__What you will do__
The line containing "white carton: 1 -> 3" marks the end: quote every line from the start of the records below through it, word for word.
---- Data supplied
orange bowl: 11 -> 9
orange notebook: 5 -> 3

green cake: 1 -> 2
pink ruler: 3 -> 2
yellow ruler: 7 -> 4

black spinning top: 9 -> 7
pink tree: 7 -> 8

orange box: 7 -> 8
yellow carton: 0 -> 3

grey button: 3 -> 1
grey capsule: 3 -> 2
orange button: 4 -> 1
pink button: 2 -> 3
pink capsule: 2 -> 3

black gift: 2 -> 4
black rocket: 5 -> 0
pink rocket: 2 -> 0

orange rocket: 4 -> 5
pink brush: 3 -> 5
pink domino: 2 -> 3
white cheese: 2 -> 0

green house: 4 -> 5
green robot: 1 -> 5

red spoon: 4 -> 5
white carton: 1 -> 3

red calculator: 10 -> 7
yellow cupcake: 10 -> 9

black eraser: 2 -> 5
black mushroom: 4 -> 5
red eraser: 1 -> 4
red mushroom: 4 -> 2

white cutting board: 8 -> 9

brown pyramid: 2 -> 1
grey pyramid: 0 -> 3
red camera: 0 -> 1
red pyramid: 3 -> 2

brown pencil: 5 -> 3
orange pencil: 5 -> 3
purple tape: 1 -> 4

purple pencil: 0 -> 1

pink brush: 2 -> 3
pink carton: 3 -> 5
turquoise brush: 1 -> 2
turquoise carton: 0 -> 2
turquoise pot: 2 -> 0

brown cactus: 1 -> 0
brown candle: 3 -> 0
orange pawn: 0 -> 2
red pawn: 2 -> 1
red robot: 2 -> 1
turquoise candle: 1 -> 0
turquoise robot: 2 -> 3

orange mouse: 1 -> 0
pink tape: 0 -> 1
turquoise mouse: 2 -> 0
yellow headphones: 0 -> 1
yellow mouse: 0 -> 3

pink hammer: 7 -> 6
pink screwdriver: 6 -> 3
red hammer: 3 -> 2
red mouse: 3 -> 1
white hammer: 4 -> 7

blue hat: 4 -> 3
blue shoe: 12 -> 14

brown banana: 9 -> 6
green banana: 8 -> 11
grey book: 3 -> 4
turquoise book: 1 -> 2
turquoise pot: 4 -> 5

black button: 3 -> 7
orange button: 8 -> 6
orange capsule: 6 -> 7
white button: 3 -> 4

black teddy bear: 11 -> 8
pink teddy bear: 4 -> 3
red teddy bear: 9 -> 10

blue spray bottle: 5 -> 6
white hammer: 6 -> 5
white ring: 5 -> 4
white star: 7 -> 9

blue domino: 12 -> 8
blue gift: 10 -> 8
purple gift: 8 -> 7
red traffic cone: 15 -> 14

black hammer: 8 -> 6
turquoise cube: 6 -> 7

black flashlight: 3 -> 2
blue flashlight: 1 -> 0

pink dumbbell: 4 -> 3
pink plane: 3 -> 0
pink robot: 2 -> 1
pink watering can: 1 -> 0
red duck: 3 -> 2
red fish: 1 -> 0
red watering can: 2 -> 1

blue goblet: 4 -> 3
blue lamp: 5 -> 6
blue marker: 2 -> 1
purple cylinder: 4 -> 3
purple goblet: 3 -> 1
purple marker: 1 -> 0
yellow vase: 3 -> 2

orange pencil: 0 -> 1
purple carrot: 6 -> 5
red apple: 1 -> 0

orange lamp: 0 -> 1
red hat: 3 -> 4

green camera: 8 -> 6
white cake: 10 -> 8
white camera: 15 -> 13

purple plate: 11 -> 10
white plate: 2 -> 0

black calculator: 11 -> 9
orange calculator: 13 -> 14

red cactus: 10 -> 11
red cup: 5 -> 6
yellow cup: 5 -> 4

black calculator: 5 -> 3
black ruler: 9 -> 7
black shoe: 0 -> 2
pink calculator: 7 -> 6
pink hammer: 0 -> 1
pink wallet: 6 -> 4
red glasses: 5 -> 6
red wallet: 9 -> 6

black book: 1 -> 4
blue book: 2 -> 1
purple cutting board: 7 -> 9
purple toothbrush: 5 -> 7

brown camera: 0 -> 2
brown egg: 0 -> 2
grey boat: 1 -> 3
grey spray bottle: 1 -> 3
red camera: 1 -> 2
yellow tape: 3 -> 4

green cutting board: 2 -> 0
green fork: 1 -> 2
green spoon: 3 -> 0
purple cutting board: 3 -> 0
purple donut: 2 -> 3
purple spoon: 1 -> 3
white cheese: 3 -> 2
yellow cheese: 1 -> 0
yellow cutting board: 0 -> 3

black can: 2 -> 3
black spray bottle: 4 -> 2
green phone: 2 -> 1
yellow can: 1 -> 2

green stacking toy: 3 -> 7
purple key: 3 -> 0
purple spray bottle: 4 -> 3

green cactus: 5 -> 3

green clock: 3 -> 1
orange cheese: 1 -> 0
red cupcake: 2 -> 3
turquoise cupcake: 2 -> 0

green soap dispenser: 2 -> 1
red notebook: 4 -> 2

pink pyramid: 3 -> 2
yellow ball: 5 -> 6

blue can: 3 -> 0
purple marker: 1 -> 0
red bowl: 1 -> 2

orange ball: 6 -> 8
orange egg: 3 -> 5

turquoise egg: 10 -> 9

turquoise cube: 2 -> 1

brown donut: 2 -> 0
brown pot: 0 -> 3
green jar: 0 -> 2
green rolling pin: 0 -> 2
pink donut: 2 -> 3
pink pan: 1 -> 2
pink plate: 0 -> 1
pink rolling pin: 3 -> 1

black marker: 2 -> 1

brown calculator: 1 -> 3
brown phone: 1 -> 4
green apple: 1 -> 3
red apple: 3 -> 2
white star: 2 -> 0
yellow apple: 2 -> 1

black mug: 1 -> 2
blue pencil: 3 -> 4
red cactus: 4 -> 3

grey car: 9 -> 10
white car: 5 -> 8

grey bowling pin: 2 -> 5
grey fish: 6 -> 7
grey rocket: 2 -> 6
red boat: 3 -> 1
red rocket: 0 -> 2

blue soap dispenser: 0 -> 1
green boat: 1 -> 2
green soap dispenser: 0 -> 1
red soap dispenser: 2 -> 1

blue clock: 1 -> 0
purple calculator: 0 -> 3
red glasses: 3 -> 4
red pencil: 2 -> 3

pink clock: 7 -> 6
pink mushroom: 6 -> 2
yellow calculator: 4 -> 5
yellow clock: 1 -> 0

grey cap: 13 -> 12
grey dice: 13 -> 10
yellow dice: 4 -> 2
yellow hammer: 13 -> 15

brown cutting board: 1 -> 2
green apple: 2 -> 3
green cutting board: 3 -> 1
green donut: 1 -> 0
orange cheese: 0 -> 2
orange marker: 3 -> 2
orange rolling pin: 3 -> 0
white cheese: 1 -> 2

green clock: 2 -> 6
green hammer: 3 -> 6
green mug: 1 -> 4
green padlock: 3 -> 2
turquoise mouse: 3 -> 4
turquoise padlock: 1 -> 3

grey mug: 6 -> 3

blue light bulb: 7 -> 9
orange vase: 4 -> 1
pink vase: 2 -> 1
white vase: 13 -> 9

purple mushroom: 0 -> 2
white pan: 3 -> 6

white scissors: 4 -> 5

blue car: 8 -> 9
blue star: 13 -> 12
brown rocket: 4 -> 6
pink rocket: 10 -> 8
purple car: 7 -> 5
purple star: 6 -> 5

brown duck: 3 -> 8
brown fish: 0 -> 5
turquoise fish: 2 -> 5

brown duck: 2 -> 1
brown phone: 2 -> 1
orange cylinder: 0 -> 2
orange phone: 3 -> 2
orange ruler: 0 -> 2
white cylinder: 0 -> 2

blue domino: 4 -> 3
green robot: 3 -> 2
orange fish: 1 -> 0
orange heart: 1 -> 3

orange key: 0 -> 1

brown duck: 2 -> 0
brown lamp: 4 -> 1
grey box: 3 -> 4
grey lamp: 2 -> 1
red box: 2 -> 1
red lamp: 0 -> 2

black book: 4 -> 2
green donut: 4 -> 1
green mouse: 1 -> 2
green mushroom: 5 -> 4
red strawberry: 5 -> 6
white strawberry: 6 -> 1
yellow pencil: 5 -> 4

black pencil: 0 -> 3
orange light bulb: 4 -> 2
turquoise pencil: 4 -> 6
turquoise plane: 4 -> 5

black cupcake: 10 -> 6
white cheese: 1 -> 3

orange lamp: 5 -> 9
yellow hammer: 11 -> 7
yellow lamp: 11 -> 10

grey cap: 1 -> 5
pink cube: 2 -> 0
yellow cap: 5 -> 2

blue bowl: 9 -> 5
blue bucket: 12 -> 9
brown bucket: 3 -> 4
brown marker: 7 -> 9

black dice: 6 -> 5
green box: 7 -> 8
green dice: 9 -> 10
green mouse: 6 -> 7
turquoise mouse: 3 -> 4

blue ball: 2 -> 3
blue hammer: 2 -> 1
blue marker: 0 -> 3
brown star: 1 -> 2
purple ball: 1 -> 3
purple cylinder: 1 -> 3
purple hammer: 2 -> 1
--------
__Expected output__
orange bowl: 11 -> 9
orange notebook: 5 -> 3

green cake: 1 -> 2
pink ruler: 3 -> 2
yellow ruler: 7 -> 4

black spinning top: 9 -> 7
pink tree: 7 -> 8

orange box: 7 -> 8
yellow carton: 0 -> 3

grey button: 3 -> 1
grey capsule: 3 -> 2
orange button: 4 -> 1
pink button: 2 -> 3
pink capsule: 2 -> 3

black gift: 2 -> 4
black rocket: 5 -> 0
pink rocket: 2 -> 0

orange rocket: 4 -> 5
pink brush: 3 -> 5
pink domino: 2 -> 3
white cheese: 2 -> 0

green house: 4 -> 5
green robot: 1 -> 5

red spoon: 4 -> 5
white carton: 1 -> 3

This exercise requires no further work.